Assigned task:
Set down, unchanged, the line holding "purple bowl [392,378,475,447]" and all lines that follow it to the end of the material, leaving pictures out.
■ ■ ■
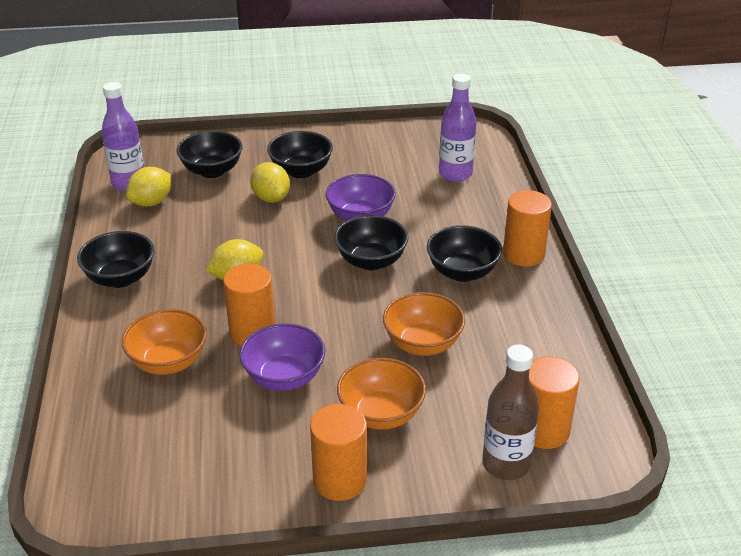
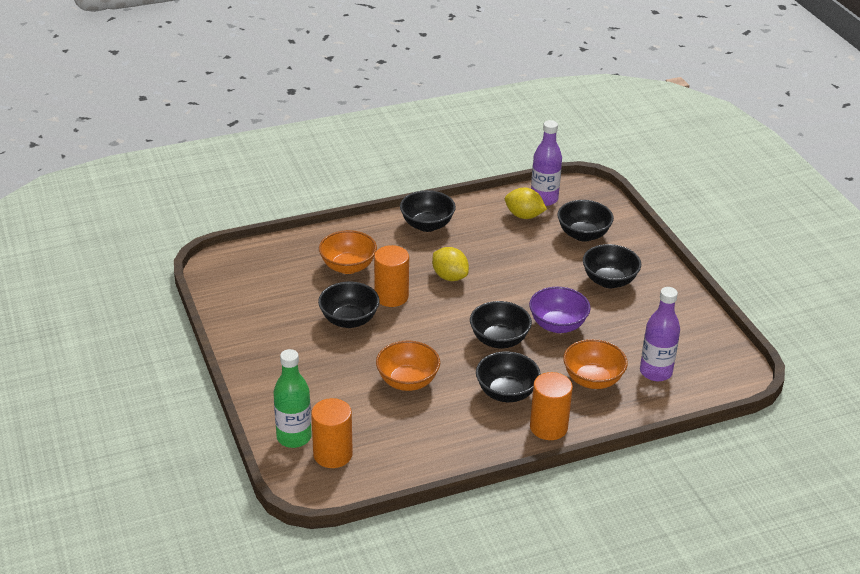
camera: 75 degrees right, 0 degrees up
purple bowl [240,324,325,391] -> black bowl [318,282,380,328]
yellow lemon [250,162,290,203] -> none
orange cylinder [310,404,367,501] -> none
orange bowl [337,358,426,430] -> orange bowl moved to [563,339,628,389]
brown bottle [482,345,539,480] -> green bottle [273,349,312,448]

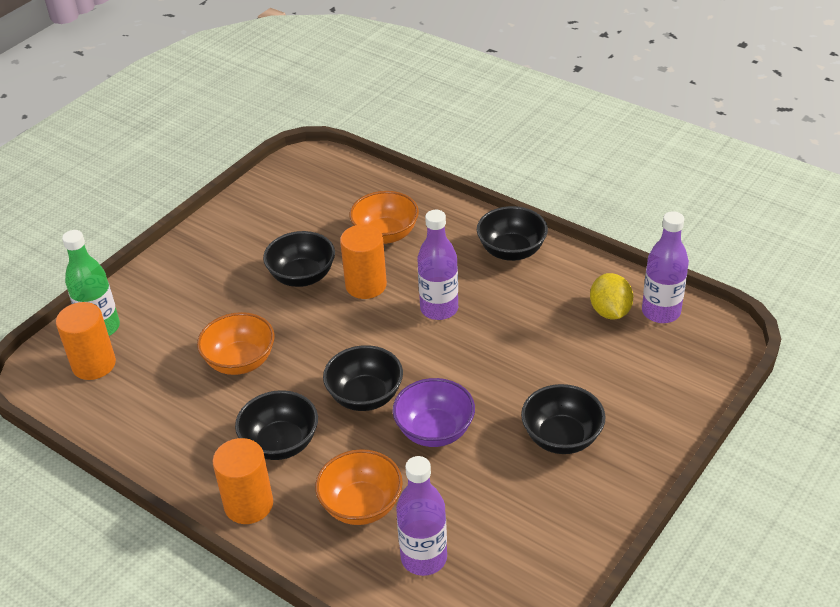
camera: 60 degrees right, 5 degrees up
yellow lemon [432,247,469,281] -> purple bottle [417,210,458,320]
black bowl [558,200,614,242] -> none

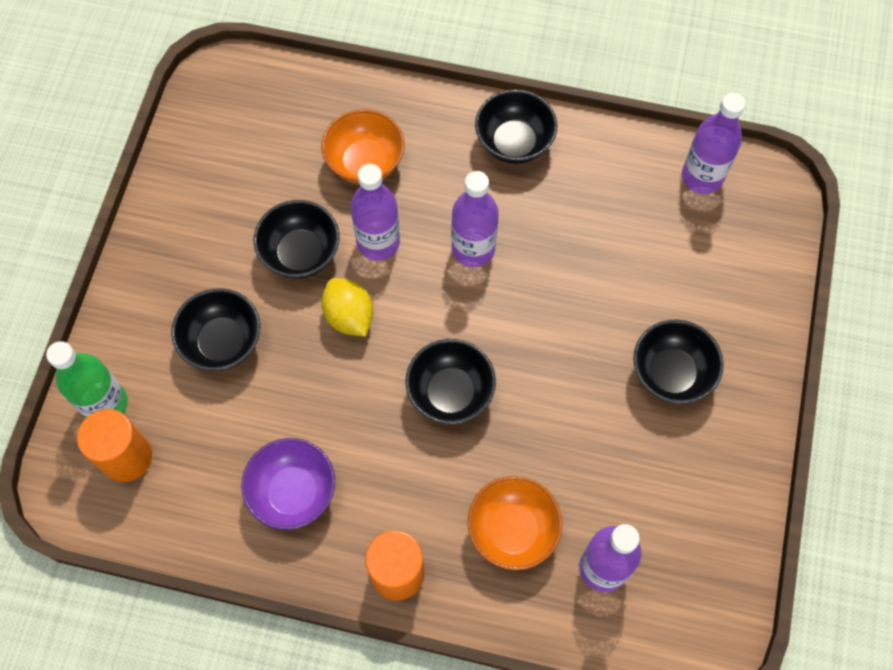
camera: 25 degrees left, 25 degrees up
orange bowl [197,312,275,375] -> none
black bowl [235,390,318,460] -> black bowl moved to [171,288,260,371]
orange cylinder [340,224,387,299] -> purple bottle [351,164,400,261]
purple bowl [392,378,475,447] -> purple bowl moved to [241,438,335,530]
yellow lemon [590,273,633,319] -> yellow lemon moved to [322,278,373,337]

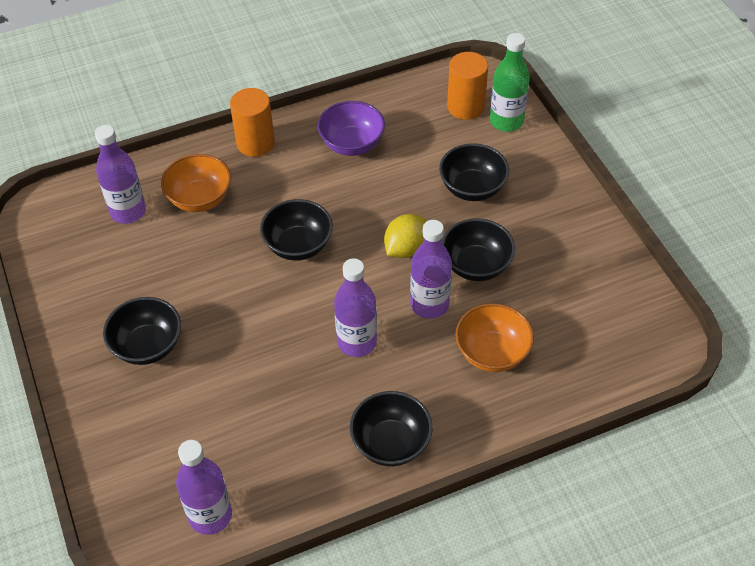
camera: 145 degrees right, 15 degrees down
yellow lemon [322,278,373,337] -> yellow lemon turned 75 degrees counterclockwise [384,214,426,258]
■ ■ ■
Result below:
purple bowl [392,378,475,447] -> purple bowl moved to [241,438,335,530]
yellow lemon [590,273,633,319] -> yellow lemon moved to [322,278,373,337]

camera: 145 degrees right, 15 degrees down
yellow lemon [322,278,373,337] -> yellow lemon turned 75 degrees counterclockwise [384,214,426,258]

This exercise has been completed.